Work to do: Reproduce the lines below without any change, from the very first one up to and including the line that contains "24: (134, 65)".

Data provided:
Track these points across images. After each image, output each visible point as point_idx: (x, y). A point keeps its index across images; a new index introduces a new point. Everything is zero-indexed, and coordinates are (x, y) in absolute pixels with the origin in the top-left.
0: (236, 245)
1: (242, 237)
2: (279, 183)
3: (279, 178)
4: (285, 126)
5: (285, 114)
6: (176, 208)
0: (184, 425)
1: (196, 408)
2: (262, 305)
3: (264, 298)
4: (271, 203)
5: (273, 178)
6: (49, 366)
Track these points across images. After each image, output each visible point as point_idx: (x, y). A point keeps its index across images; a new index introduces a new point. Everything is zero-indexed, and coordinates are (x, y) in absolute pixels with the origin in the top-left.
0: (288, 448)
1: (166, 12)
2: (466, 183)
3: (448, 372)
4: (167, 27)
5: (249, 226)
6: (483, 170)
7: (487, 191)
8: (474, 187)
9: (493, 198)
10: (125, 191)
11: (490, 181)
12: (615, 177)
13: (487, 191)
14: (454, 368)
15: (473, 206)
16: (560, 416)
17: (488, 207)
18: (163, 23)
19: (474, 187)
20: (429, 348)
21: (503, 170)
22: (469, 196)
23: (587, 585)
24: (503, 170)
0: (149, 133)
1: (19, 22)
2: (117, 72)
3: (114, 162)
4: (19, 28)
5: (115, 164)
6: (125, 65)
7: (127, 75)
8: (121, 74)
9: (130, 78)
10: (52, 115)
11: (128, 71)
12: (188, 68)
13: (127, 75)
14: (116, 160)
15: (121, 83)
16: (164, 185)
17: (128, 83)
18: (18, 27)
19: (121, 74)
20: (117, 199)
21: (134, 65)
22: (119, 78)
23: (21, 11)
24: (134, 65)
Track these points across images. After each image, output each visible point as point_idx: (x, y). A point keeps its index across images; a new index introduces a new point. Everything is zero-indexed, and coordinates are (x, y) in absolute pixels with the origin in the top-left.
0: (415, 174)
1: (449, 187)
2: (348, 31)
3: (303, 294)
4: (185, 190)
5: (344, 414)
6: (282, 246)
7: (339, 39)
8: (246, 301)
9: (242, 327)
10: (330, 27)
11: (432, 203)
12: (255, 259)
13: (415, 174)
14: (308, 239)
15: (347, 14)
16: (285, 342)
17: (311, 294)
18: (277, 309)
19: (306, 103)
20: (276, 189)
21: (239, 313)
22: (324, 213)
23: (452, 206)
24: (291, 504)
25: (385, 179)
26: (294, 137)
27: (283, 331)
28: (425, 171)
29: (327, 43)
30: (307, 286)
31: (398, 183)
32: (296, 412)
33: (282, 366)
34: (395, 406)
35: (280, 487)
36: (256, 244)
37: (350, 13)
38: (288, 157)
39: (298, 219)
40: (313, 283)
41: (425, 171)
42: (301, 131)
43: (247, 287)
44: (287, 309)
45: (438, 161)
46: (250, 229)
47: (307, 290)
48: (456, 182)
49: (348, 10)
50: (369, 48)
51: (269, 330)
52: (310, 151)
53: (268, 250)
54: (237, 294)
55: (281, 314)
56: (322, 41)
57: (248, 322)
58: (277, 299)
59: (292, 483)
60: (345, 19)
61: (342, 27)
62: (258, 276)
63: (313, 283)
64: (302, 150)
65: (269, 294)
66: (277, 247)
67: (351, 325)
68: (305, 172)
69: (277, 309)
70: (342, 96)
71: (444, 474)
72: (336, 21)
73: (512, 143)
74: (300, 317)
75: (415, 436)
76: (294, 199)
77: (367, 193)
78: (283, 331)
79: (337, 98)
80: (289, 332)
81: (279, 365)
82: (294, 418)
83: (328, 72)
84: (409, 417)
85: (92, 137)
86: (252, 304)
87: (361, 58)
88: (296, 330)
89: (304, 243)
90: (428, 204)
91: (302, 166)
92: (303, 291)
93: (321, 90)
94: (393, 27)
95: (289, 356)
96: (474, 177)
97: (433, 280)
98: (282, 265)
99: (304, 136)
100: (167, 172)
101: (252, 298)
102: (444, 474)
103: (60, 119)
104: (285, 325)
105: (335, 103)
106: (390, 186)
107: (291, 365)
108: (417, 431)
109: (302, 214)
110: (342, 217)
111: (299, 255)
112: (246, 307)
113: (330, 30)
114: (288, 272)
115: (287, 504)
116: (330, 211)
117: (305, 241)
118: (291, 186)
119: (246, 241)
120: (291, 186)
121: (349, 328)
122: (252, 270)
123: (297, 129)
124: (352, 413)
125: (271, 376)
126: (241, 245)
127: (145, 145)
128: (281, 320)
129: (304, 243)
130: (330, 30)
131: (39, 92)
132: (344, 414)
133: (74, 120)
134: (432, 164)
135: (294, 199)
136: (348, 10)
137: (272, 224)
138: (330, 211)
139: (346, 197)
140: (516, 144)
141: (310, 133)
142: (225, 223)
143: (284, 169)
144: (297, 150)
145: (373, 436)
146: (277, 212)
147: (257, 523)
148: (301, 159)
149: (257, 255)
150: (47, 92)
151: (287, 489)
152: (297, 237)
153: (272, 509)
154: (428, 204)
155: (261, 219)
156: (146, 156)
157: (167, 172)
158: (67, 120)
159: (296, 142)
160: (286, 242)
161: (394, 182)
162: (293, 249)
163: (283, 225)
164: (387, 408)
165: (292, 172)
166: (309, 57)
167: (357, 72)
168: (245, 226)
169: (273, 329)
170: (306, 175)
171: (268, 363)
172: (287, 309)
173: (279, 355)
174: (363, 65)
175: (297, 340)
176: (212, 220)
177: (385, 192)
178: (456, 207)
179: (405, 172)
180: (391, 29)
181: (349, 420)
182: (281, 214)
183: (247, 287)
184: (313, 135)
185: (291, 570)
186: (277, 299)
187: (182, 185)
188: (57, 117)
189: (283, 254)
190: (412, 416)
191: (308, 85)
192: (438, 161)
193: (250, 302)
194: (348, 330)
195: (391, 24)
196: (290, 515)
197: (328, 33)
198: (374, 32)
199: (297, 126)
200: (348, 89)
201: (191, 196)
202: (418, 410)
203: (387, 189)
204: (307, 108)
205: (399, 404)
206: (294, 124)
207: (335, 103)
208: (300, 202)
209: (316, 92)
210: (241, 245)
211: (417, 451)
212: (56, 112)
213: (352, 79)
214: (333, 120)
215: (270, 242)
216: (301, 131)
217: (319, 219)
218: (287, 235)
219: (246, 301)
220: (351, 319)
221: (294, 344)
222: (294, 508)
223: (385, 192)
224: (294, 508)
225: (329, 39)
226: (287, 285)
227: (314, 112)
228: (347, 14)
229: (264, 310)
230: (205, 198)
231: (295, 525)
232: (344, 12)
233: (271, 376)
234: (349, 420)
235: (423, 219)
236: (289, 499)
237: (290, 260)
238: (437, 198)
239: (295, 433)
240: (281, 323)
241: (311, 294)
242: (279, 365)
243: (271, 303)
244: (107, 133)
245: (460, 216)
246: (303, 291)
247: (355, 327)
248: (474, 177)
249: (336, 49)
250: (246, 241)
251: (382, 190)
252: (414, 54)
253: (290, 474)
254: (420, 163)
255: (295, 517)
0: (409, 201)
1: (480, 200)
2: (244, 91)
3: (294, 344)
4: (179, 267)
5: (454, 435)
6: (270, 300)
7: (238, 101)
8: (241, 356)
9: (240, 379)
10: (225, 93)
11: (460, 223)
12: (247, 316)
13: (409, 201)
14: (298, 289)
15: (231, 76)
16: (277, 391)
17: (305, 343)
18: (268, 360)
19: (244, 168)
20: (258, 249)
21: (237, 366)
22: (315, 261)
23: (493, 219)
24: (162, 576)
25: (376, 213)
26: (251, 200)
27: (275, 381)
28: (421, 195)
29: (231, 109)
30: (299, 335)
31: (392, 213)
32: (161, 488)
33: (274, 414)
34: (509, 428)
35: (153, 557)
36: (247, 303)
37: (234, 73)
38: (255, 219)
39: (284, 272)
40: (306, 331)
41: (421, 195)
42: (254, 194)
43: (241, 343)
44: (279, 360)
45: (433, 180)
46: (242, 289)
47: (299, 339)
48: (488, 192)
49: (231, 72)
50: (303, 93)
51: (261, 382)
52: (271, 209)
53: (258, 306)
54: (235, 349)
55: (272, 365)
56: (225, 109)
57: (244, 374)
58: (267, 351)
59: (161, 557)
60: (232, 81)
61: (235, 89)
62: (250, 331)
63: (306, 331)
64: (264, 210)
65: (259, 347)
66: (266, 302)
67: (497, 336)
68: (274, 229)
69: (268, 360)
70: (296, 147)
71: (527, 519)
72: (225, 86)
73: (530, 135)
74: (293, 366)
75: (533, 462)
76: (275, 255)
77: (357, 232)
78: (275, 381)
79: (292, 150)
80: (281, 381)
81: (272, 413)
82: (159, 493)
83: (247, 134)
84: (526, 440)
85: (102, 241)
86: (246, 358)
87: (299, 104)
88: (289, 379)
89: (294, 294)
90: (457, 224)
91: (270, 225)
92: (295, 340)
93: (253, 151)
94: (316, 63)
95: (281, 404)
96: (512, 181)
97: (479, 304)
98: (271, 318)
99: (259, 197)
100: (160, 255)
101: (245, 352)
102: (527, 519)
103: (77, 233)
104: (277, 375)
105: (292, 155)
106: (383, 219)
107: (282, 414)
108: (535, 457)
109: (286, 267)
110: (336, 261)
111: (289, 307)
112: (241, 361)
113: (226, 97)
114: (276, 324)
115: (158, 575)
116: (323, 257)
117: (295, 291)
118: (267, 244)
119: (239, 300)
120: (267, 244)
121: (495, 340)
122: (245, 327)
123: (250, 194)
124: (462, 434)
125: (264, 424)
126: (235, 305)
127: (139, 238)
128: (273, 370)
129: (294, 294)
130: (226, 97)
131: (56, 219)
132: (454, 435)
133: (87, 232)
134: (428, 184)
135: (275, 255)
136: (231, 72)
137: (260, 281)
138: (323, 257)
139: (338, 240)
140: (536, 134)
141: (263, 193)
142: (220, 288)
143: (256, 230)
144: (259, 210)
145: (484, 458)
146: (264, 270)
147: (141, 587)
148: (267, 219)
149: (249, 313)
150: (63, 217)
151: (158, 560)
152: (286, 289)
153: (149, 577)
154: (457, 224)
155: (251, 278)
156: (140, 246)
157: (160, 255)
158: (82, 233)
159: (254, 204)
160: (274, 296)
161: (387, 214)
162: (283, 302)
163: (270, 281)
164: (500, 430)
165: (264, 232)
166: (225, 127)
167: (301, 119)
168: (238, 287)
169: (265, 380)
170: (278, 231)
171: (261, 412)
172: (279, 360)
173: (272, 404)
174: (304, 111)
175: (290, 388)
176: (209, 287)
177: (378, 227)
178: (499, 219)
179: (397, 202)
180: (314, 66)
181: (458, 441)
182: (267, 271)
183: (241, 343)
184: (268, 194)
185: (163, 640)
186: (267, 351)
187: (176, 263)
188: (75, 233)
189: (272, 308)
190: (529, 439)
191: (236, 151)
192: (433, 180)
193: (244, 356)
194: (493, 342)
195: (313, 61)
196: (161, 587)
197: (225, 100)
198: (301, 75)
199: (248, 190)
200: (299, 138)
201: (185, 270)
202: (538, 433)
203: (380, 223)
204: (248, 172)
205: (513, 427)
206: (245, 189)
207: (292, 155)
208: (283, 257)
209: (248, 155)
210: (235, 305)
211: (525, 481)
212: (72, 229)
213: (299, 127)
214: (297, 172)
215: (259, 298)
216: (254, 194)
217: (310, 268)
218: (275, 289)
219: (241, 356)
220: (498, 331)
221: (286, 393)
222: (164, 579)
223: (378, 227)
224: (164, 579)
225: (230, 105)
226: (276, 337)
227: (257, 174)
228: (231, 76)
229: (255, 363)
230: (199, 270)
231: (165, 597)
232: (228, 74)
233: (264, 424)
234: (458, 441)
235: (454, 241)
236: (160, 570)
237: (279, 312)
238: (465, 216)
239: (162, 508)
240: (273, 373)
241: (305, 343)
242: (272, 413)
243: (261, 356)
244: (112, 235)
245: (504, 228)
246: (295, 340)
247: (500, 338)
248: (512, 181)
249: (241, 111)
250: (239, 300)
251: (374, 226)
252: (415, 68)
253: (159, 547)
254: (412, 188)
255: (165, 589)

Solution to this problem:
Track these points across images. After each image, output each visible point as point_idx: (x, y). A point keeps its index across images; a new index introduces a new point. Everything is zero-indexed, and coordinates are (x, y) in absolute pixels with the origin in the top-left.
0: (236, 245)
1: (242, 237)
2: (279, 183)
3: (279, 178)
4: (285, 126)
5: (285, 114)
6: (176, 208)
0: (184, 425)
1: (196, 408)
2: (262, 305)
3: (264, 298)
4: (271, 203)
5: (273, 178)
6: (49, 366)
Track these points across images. After each image, output each visible point as point_idx: (x, y). A point keeps its index across images; a new index introduces a new point. Everything is zero-indexed, and coordinates are (x, y) in absolute pixels with the origin in the top-left.
0: (288, 448)
1: (166, 12)
2: (466, 183)
3: (448, 372)
4: (167, 27)
5: (249, 226)
6: (483, 170)
7: (487, 191)
8: (474, 187)
9: (493, 198)
10: (125, 191)
11: (490, 181)
12: (615, 177)
13: (487, 191)
14: (454, 368)
15: (473, 206)
16: (560, 416)
17: (488, 207)
18: (163, 23)
19: (474, 187)
20: (429, 348)
21: (503, 170)
22: (469, 196)
23: (587, 585)
24: (503, 170)
0: (149, 133)
1: (19, 22)
2: (117, 72)
3: (114, 162)
4: (19, 28)
5: (115, 164)
6: (125, 65)
7: (127, 75)
8: (121, 74)
9: (130, 78)
10: (52, 115)
11: (128, 71)
12: (188, 68)
13: (127, 75)
14: (116, 160)
15: (121, 83)
16: (164, 185)
17: (128, 83)
18: (18, 27)
19: (121, 74)
20: (117, 199)
21: (134, 65)
22: (119, 78)
23: (21, 11)
24: (134, 65)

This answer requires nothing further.